TASK PROMPT:
In the material below, the required lines run from the one containing "[247 155 295 198]" through the one containing "[458 136 527 214]". Copy those lines exactly, ends included, and nothing else.

SOURCE DATA:
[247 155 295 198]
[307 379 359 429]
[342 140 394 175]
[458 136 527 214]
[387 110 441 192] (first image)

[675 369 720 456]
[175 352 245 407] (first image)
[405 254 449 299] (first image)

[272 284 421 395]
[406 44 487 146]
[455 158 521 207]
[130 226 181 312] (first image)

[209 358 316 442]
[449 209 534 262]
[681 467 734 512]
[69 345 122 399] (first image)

--

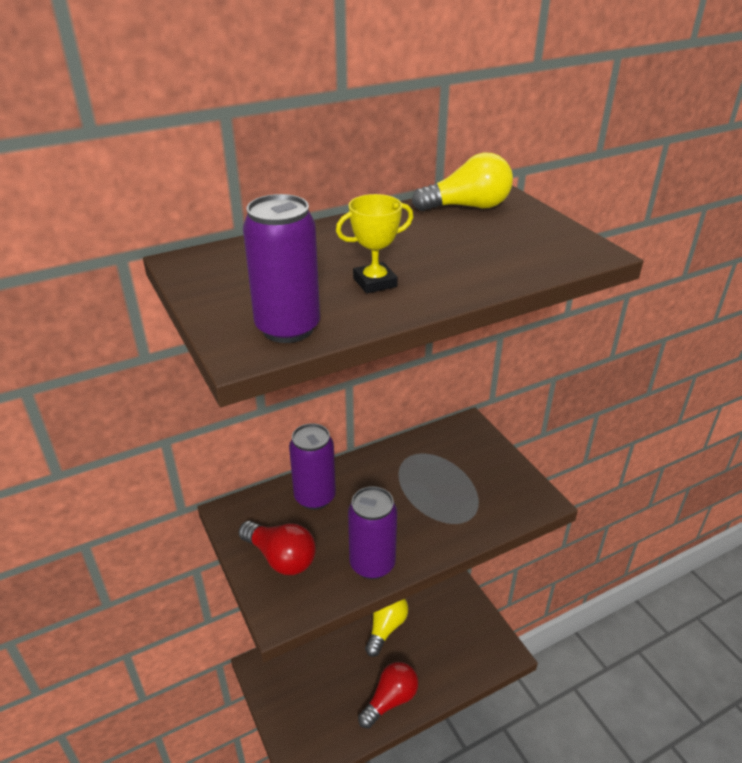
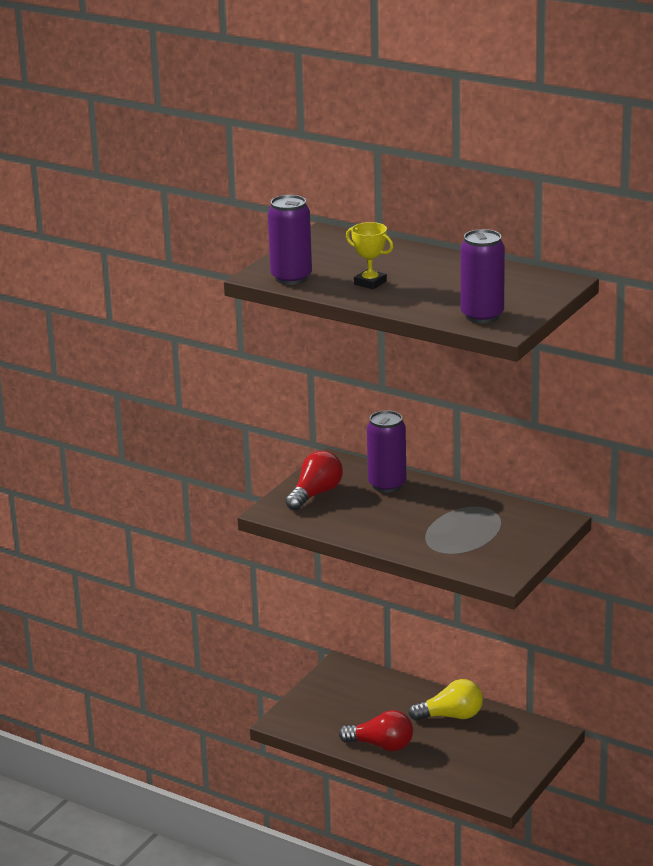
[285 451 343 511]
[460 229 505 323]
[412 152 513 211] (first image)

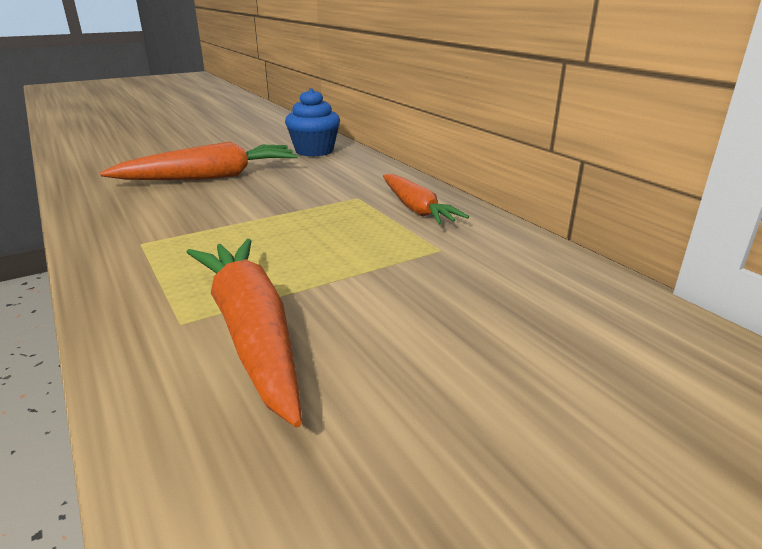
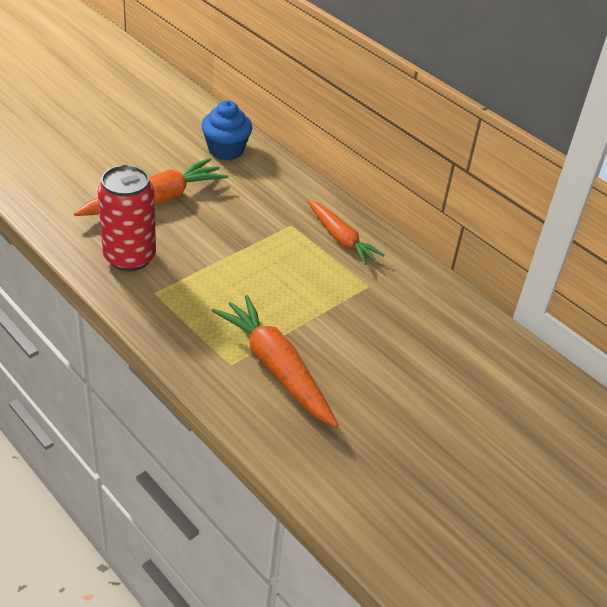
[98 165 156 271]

SOLUTION TO THE EXERCISE:
[247 155 295 198]
[307 379 359 429]
[342 140 394 175]
[458 136 527 214]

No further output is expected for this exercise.